*What the exercise asks:* Scan the records for the word "green". Report each line where it occurs.

*Data records:*
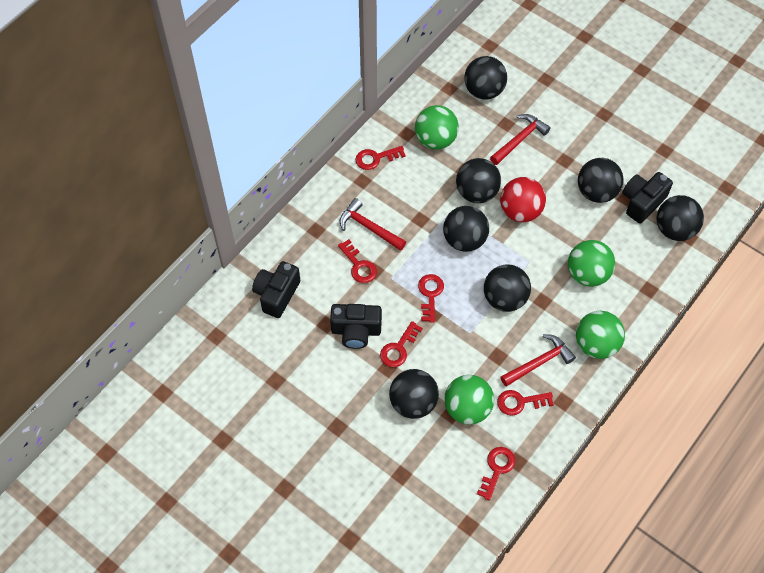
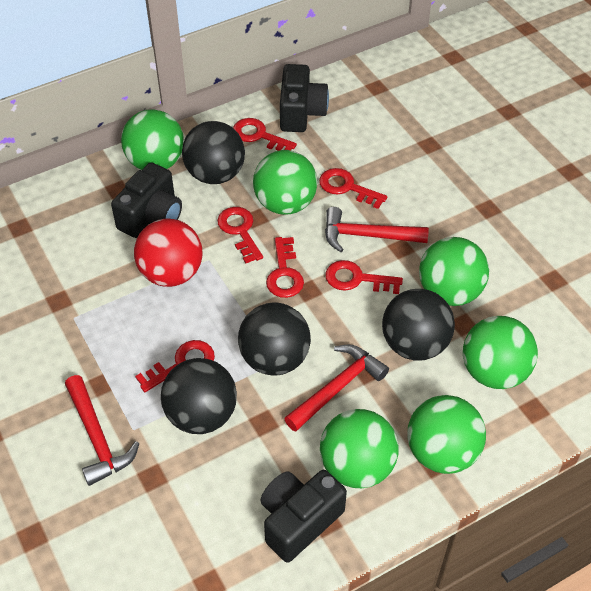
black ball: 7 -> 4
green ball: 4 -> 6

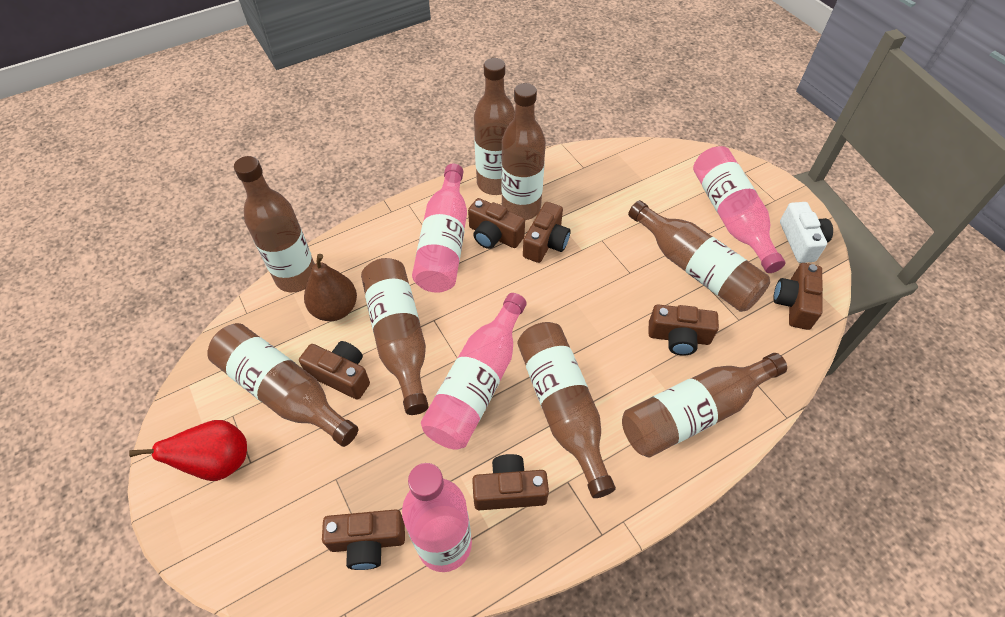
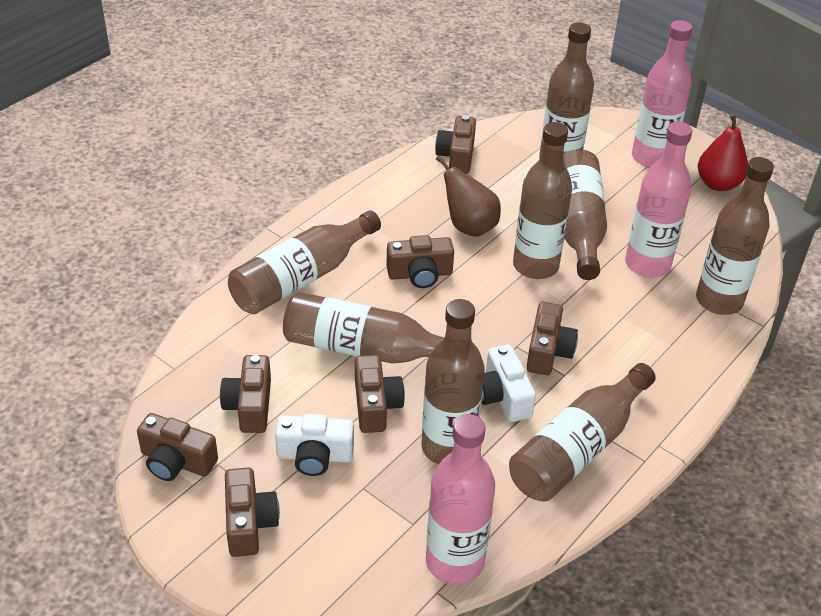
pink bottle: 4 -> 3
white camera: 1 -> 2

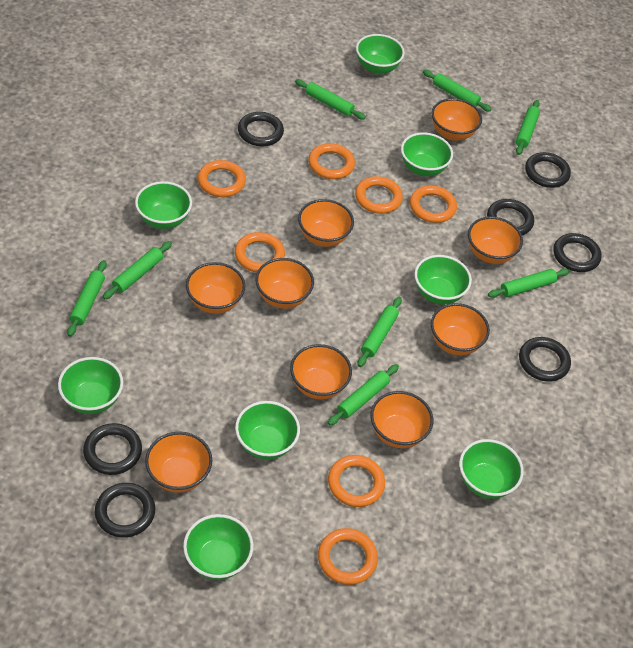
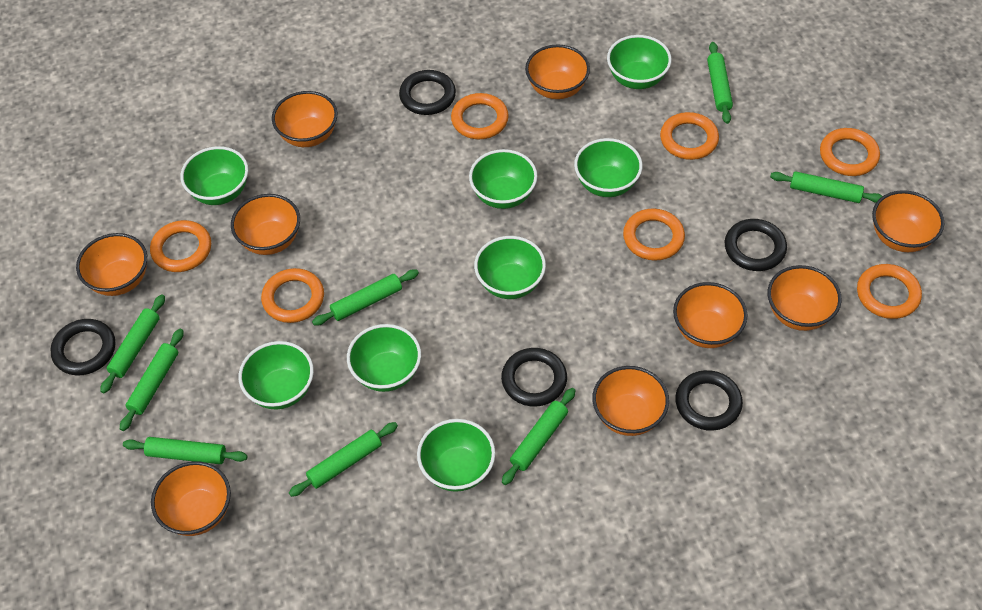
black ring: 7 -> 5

* * *

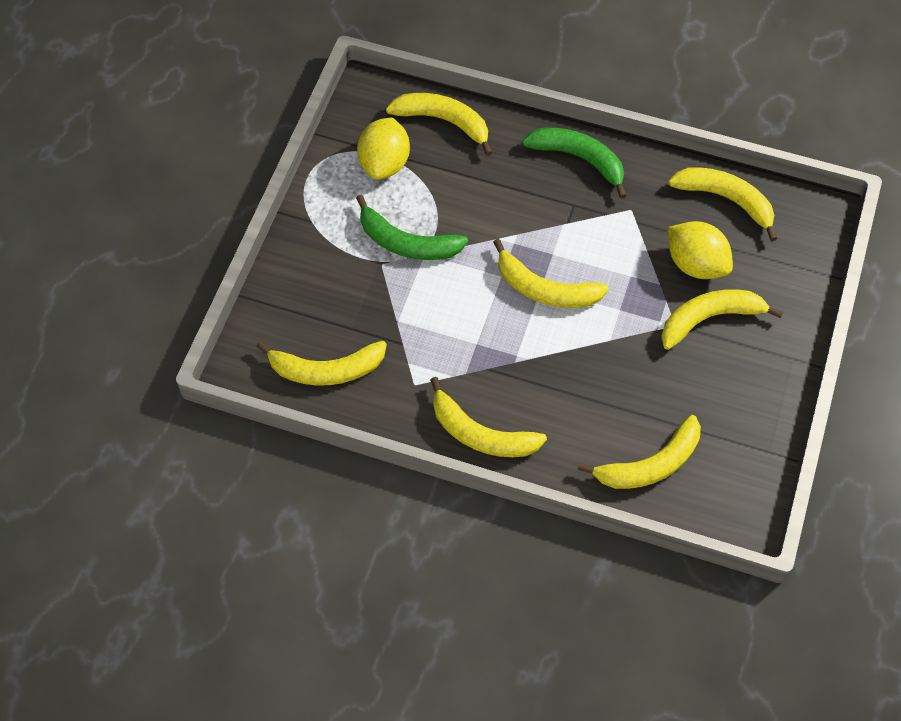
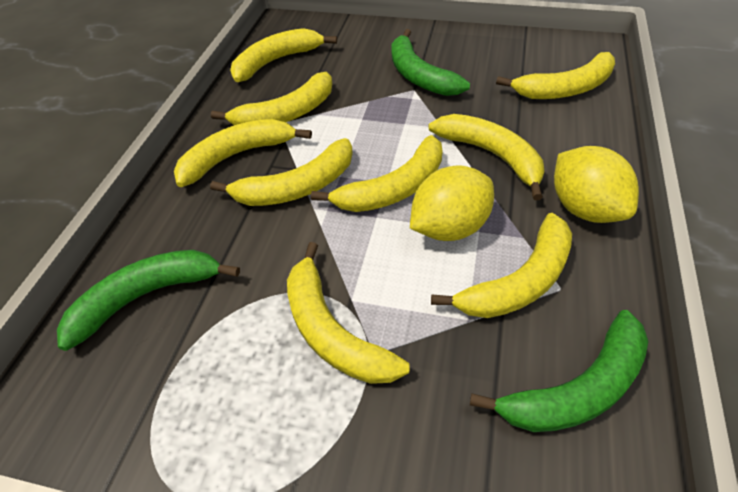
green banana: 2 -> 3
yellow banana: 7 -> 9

--

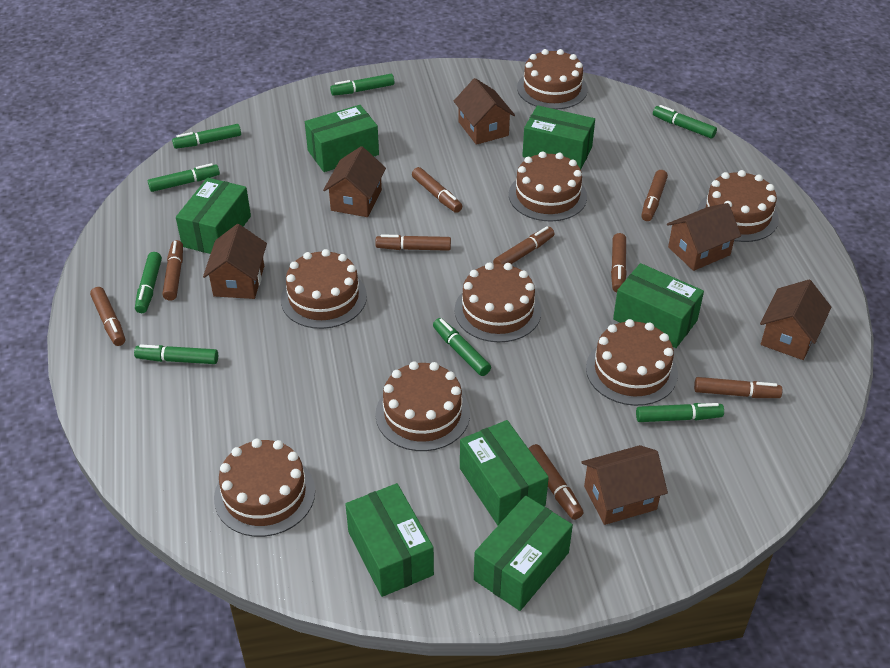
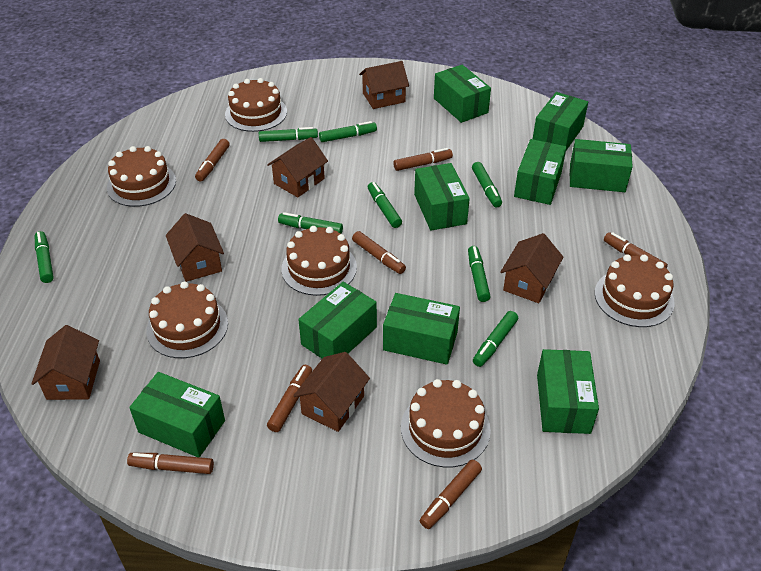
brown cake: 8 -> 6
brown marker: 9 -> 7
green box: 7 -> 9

*Response area:*
green ball: 4 -> 6
green banana: 2 -> 3
green box: 7 -> 9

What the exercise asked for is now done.